START Task input

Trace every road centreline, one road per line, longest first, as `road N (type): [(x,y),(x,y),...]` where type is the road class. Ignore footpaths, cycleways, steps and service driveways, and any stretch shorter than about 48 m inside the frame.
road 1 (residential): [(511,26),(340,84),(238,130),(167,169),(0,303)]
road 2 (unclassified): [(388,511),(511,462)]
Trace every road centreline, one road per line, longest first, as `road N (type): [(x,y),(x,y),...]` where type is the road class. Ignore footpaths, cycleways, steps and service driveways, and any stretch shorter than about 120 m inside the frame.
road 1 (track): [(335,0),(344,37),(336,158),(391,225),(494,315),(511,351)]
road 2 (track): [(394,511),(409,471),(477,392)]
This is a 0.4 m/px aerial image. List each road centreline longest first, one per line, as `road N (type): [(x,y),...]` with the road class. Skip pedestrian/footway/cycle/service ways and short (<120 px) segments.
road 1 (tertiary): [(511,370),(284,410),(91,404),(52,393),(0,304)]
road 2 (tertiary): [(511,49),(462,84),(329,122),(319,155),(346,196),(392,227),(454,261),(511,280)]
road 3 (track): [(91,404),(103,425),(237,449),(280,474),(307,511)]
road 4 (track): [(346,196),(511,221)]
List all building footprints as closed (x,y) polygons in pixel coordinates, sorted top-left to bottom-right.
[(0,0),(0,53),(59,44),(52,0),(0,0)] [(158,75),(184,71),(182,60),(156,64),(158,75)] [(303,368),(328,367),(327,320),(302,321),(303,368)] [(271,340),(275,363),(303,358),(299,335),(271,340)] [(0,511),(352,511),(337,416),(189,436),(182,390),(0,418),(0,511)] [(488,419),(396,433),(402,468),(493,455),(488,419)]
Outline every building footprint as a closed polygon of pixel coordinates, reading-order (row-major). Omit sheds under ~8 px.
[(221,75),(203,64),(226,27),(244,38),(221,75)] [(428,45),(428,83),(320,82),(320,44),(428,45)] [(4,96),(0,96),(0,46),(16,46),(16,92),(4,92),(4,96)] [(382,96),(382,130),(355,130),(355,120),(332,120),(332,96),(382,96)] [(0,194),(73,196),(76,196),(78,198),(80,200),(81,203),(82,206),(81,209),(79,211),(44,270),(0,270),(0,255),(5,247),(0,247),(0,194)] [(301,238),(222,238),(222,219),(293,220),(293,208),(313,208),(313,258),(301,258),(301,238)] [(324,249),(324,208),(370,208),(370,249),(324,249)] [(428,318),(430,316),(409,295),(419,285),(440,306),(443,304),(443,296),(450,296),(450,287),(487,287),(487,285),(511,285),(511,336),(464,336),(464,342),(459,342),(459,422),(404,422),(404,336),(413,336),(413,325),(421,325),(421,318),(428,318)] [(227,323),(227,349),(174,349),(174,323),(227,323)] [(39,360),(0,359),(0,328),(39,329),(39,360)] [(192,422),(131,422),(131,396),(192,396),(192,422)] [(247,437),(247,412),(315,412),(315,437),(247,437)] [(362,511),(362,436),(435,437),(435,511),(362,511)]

END Task input

-- Stated exercise --
Lay out every line of the rows above as a Markdown table with two columns, Nr for the line's number and Line for its text, and leave out any blank lines.

-- Output --
| Nr | Line |
|---|---|
| 1 | Trace every road centreline, one road per line, longest first, as `road N (type): [(x,y),(x,y),...]` where type is the road class. Ignore footpaths, cycleways, steps and service driveways, and any stretch shorter than about 48 m inside the frame. |
| 2 | road 1 (residential): [(511,26),(340,84),(238,130),(167,169),(0,303)] |
| 3 | road 2 (unclassified): [(388,511),(511,462)] |
| 4 | Trace every road centreline, one road per line, longest first, as `road N (type): [(x,y),(x,y),...]` where type is the road class. Ignore footpaths, cycleways, steps and service driveways, and any stretch shorter than about 120 m inside the frame. |
| 5 | road 1 (track): [(335,0),(344,37),(336,158),(391,225),(494,315),(511,351)] |
| 6 | road 2 (track): [(394,511),(409,471),(477,392)] |
| 7 | This is a 0.4 m/px aerial image. List each road centreline longest first, one per line, as `road N (type): [(x,y),...]` with the road class. Skip pedestrian/footway/cycle/service ways and short (<120 px) segments. |
| 8 | road 1 (tertiary): [(511,370),(284,410),(91,404),(52,393),(0,304)] |
| 9 | road 2 (tertiary): [(511,49),(462,84),(329,122),(319,155),(346,196),(392,227),(454,261),(511,280)] |
| 10 | road 3 (track): [(91,404),(103,425),(237,449),(280,474),(307,511)] |
| 11 | road 4 (track): [(346,196),(511,221)] |
| 12 | List all building footprints as closed (x,y) polygons in pixel coordinates, sorted top-left to bottom-right. |
| 13 | [(0,0),(0,53),(59,44),(52,0),(0,0)] [(158,75),(184,71),(182,60),(156,64),(158,75)] [(303,368),(328,367),(327,320),(302,321),(303,368)] [(271,340),(275,363),(303,358),(299,335),(271,340)] [(0,511),(352,511),(337,416),(189,436),(182,390),(0,418),(0,511)] [(488,419),(396,433),(402,468),(493,455),(488,419)] |
| 14 | Outline every building footprint as a closed polygon of pixel coordinates, reading-order (row-major). Omit sheds under ~8 px. |
| 15 | [(221,75),(203,64),(226,27),(244,38),(221,75)] [(428,45),(428,83),(320,82),(320,44),(428,45)] [(4,96),(0,96),(0,46),(16,46),(16,92),(4,92),(4,96)] [(382,96),(382,130),(355,130),(355,120),(332,120),(332,96),(382,96)] [(0,194),(73,196),(76,196),(78,198),(80,200),(81,203),(82,206),(81,209),(79,211),(44,270),(0,270),(0,255),(5,247),(0,247),(0,194)] [(301,238),(222,238),(222,219),(293,220),(293,208),(313,208),(313,258),(301,258),(301,238)] [(324,249),(324,208),(370,208),(370,249),(324,249)] [(428,318),(430,316),(409,295),(419,285),(440,306),(443,304),(443,296),(450,296),(450,287),(487,287),(487,285),(511,285),(511,336),(464,336),(464,342),(459,342),(459,422),(404,422),(404,336),(413,336),(413,325),(421,325),(421,318),(428,318)] [(227,323),(227,349),(174,349),(174,323),(227,323)] [(39,360),(0,359),(0,328),(39,329),(39,360)] [(192,422),(131,422),(131,396),(192,396),(192,422)] [(247,437),(247,412),(315,412),(315,437),(247,437)] [(362,511),(362,436),(435,437),(435,511),(362,511)] |